What is expected
Once you reach the line containing "C2: 3300uF (GND, VBUS) -> 330uF (GND, VBUS)" in the entries below, write out that line and each one after it down to the line containing "U14 pin SQW: N14 -> none", exactly and with nothing added.

Data for review
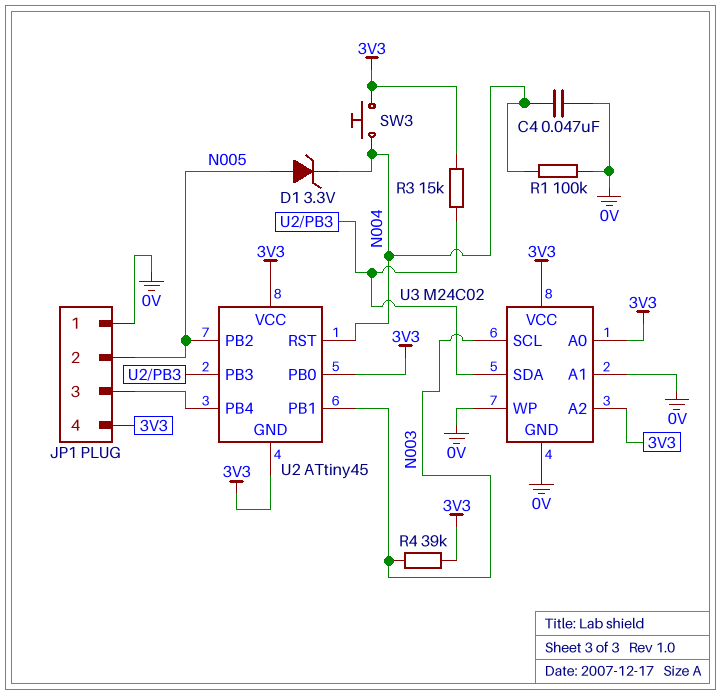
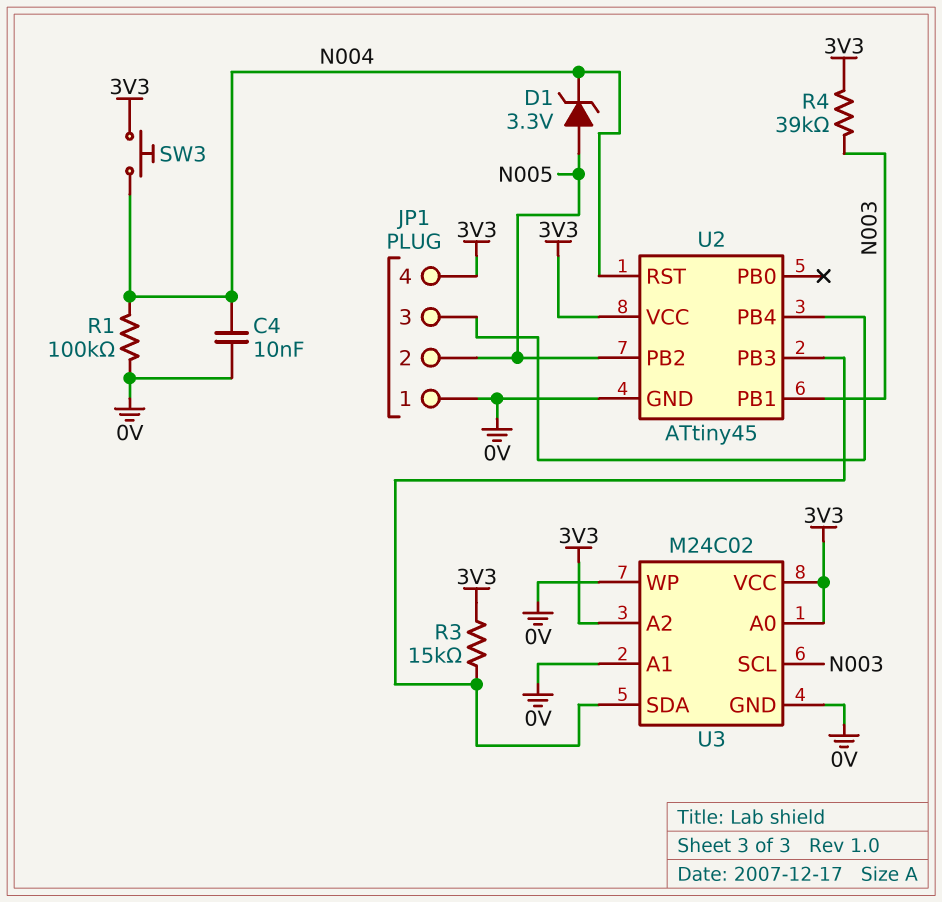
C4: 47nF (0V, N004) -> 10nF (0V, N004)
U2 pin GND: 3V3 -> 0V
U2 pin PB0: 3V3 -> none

==

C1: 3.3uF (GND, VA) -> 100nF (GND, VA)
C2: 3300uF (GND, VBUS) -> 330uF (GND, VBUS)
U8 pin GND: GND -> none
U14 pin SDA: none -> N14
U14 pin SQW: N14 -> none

Expected answer
C2: 3300uF (GND, VBUS) -> 330uF (GND, VBUS)
U8 pin GND: GND -> none
U14 pin SDA: none -> N14
U14 pin SQW: N14 -> none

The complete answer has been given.